• Exercise aim
Your response should be every line from the entries that includes the string "purple".
**** Available records ****
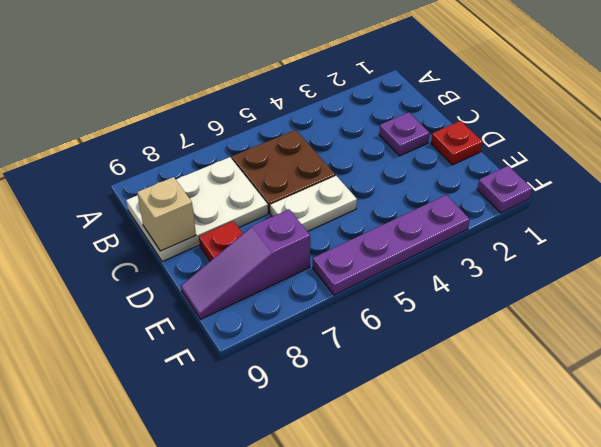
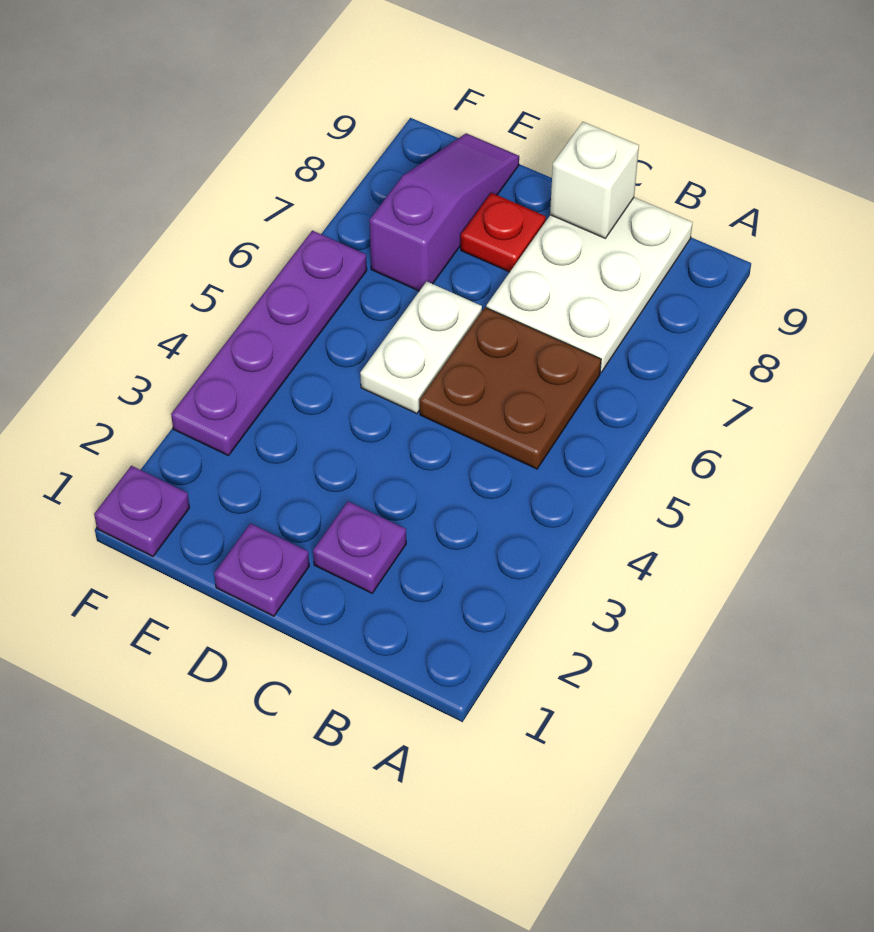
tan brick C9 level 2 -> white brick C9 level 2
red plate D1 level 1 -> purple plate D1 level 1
****
**** Available records ****
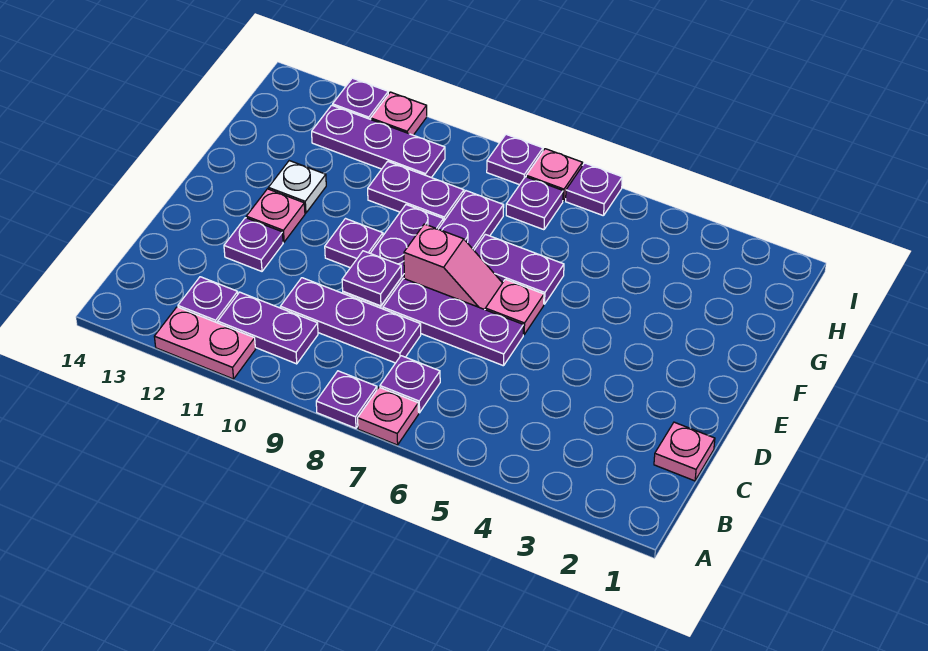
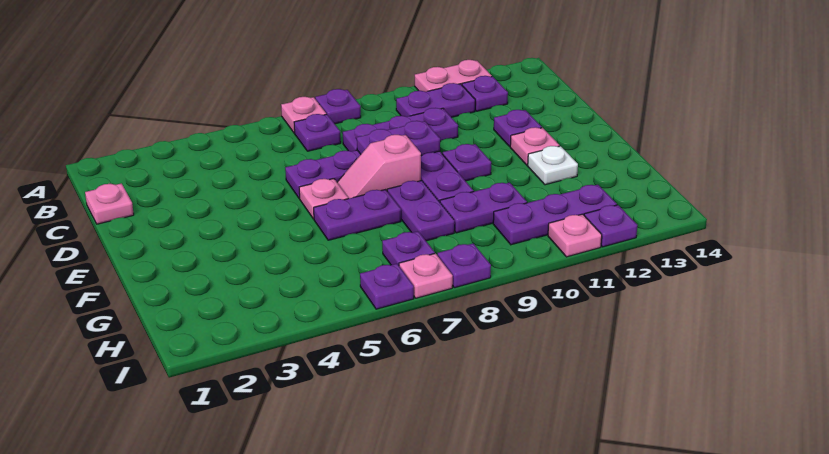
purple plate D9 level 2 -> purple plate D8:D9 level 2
****
• Exercise solution
red plate D1 level 1 -> purple plate D1 level 1
purple plate D9 level 2 -> purple plate D8:D9 level 2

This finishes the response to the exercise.